Aim of the exercise: I need the number of lines in the following entries that hold the word "blue", and no other text.

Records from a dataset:
──────────

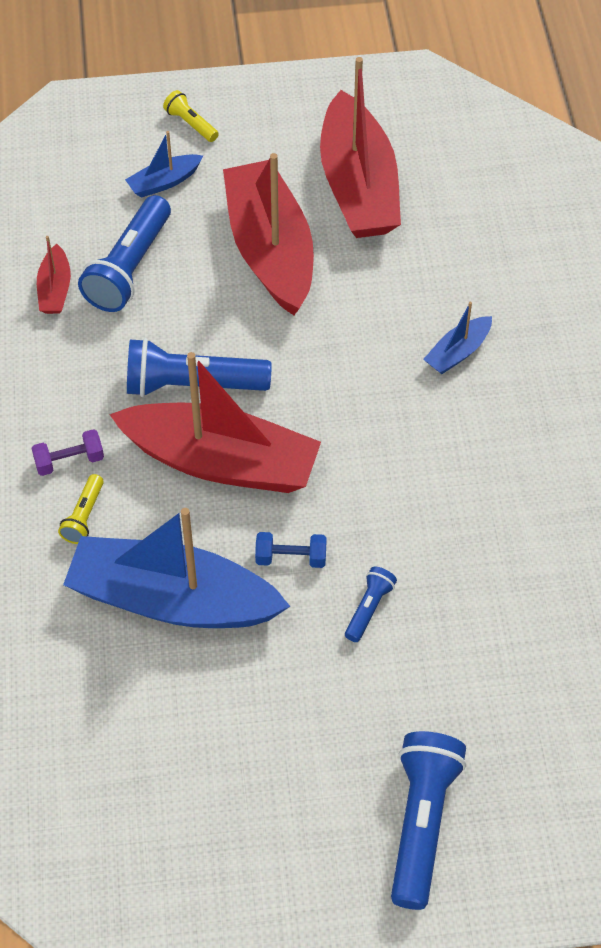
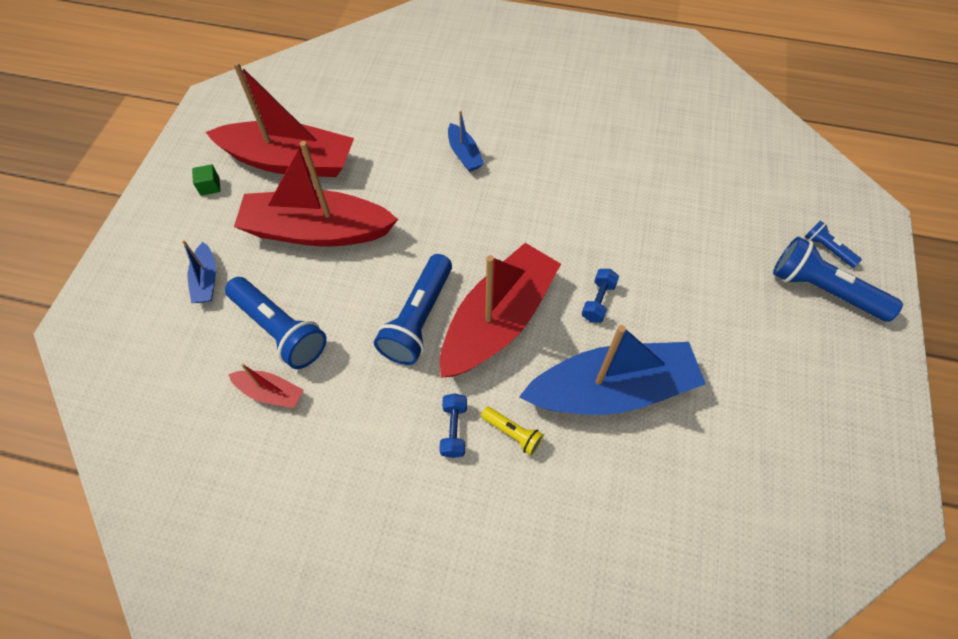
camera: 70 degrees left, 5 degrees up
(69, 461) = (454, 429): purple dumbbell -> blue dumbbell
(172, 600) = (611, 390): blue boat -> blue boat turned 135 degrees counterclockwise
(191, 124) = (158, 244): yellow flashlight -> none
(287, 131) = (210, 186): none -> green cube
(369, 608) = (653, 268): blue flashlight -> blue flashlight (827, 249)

──────────

Answer to this task: 3